=== Begin Enclosure ===
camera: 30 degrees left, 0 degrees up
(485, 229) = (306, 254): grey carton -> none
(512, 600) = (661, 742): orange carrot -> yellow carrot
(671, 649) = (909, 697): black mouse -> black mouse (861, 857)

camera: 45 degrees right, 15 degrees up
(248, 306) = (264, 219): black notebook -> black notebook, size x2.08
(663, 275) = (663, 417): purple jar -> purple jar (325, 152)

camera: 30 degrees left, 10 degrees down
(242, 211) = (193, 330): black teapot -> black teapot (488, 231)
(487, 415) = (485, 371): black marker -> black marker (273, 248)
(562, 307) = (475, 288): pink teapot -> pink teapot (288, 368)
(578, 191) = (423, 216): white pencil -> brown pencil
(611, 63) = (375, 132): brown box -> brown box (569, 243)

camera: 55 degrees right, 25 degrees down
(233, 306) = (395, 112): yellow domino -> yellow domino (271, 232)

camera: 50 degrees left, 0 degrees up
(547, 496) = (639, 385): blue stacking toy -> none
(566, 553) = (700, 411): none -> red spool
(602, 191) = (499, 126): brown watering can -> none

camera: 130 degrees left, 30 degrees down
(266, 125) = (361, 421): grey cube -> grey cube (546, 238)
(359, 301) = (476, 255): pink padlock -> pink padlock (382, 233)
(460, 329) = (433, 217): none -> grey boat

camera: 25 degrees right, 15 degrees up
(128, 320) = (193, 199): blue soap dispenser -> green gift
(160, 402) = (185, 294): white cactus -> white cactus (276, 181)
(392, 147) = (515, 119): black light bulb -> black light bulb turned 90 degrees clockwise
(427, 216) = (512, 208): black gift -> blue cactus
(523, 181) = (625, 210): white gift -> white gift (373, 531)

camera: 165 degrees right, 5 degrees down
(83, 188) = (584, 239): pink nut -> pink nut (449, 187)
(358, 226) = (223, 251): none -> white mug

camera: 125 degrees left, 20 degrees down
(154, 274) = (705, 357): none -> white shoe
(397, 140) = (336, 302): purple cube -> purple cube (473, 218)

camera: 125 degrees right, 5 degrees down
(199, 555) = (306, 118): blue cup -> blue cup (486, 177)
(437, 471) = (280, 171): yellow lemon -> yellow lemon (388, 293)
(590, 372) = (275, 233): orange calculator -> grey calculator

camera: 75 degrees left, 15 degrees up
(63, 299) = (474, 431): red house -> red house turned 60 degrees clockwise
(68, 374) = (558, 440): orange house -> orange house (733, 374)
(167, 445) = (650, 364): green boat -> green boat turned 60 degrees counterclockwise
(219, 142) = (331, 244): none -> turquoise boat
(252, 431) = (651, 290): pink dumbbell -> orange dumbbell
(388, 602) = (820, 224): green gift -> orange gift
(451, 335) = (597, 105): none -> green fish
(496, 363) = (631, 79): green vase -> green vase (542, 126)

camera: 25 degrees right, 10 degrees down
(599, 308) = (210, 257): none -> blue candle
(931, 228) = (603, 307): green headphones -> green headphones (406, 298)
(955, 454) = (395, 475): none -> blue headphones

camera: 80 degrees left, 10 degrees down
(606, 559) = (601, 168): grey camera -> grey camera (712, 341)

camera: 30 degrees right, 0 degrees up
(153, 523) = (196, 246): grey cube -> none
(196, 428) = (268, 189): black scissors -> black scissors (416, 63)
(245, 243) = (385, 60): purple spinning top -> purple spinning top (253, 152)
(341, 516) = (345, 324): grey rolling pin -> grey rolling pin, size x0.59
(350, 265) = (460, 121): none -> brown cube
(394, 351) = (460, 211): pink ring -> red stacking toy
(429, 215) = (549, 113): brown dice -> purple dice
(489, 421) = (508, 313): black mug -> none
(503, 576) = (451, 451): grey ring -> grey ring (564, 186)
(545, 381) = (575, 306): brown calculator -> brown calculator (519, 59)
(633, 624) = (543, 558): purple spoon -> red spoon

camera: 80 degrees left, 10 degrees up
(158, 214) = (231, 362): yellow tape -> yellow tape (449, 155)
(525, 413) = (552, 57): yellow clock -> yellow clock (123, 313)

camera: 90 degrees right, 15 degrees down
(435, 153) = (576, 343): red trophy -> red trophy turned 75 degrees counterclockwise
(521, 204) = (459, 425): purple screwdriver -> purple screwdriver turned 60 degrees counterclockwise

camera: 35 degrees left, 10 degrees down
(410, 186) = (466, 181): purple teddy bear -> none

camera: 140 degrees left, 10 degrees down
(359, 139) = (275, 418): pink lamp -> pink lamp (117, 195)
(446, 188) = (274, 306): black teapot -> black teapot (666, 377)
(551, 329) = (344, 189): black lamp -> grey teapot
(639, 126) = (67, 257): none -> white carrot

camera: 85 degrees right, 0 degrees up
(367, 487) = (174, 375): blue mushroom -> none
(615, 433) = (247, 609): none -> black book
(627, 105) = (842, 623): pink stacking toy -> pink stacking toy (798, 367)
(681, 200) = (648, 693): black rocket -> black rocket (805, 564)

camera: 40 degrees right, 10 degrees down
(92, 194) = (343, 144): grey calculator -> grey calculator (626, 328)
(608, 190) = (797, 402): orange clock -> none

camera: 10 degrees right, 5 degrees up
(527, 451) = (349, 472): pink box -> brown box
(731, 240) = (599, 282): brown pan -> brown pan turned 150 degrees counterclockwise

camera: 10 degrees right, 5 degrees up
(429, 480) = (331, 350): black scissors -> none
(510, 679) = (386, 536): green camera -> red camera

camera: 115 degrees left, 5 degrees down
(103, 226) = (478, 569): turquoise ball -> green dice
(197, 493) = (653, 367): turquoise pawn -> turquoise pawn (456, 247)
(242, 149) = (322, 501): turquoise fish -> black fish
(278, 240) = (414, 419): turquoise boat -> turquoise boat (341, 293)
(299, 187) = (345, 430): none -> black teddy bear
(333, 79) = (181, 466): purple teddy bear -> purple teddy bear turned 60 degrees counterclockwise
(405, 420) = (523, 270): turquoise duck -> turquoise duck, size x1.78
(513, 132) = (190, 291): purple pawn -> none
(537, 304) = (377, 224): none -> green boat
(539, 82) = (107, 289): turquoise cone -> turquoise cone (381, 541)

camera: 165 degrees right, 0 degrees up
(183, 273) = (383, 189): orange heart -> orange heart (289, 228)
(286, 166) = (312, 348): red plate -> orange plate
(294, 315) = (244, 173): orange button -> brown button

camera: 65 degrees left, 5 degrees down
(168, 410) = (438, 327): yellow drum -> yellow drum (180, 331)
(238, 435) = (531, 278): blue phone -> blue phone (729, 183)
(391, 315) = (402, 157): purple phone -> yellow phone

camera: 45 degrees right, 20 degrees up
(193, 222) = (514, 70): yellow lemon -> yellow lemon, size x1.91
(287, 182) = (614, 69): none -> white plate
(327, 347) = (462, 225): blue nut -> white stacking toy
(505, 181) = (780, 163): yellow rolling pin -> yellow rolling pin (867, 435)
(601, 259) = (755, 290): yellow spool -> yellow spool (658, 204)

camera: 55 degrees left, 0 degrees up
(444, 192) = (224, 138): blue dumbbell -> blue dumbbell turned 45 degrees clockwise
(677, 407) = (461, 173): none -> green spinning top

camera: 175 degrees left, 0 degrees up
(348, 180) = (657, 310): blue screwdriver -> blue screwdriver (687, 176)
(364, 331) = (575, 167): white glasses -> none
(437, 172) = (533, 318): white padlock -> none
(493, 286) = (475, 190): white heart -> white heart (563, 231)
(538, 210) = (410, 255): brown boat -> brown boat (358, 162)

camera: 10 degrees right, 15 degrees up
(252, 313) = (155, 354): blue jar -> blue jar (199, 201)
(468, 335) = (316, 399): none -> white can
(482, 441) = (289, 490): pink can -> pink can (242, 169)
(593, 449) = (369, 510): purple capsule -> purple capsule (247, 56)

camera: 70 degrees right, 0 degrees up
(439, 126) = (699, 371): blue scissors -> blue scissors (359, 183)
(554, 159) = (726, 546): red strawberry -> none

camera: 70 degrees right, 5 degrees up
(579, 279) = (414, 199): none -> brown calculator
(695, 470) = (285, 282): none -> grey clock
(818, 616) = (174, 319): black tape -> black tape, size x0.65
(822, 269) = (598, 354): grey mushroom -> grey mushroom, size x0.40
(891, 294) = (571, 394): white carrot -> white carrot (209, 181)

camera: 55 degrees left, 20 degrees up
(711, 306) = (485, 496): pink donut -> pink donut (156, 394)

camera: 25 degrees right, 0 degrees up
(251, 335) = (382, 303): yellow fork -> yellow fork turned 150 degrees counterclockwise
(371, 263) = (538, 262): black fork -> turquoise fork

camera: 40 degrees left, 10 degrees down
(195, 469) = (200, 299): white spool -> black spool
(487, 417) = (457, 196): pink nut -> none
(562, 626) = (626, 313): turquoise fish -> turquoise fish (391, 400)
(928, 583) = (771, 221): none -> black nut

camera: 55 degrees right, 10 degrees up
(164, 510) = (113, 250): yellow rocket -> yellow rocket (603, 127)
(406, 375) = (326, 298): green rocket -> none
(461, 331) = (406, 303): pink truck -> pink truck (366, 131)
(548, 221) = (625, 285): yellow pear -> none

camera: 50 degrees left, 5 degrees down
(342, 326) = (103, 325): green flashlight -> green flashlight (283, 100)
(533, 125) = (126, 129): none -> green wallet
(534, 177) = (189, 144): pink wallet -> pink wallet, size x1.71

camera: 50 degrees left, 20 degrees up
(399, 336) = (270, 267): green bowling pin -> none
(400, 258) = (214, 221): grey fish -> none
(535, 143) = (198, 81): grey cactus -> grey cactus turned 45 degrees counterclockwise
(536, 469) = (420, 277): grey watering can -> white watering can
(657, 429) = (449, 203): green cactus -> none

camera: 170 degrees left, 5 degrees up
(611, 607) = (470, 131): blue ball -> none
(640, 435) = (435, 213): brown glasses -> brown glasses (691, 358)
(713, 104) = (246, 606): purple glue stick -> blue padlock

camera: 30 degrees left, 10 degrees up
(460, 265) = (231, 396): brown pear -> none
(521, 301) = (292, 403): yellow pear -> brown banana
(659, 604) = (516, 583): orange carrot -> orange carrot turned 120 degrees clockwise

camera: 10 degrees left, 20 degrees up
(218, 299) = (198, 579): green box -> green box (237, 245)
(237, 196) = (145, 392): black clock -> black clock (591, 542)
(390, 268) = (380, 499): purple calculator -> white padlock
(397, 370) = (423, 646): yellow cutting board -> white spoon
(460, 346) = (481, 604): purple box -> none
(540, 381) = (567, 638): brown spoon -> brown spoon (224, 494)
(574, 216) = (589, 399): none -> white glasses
=== End Enclosure ===
= TASK BRIEF =
Line count for "headphones": give the number of lines in the data above that include it, and nothing else.

= RESPONSE =
2